> _Work order_:
Do not include the pictures; repeat the rest of the data exactly.

> _Data for review_:
Content starts
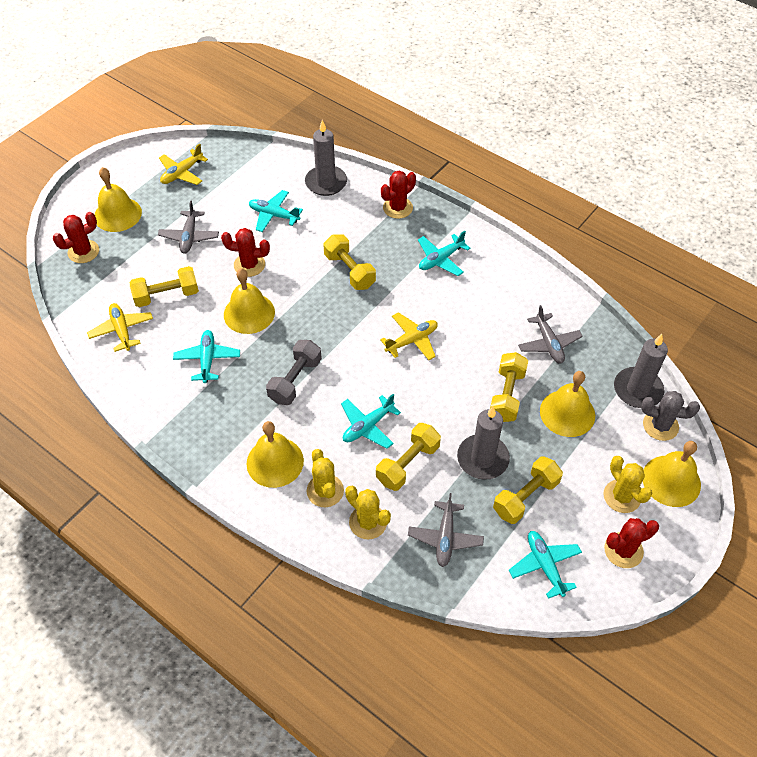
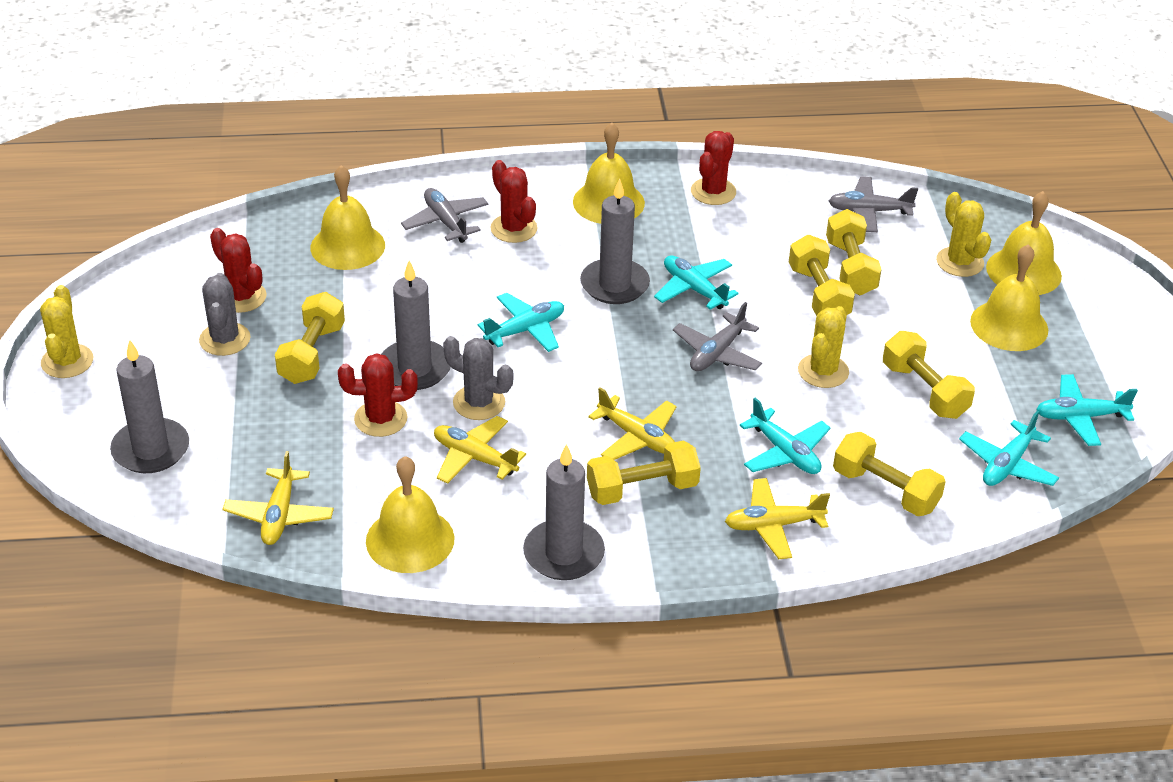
grey cactus: 1 -> 2
grey candle: 3 -> 4
grey dumbbell: 1 -> 0
yellow dumbbell: 5 -> 6
yellow plane: 3 -> 4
Content ends
> _Reply to the task_:
grey cactus: 1 -> 2
grey candle: 3 -> 4
grey dumbbell: 1 -> 0
yellow dumbbell: 5 -> 6
yellow plane: 3 -> 4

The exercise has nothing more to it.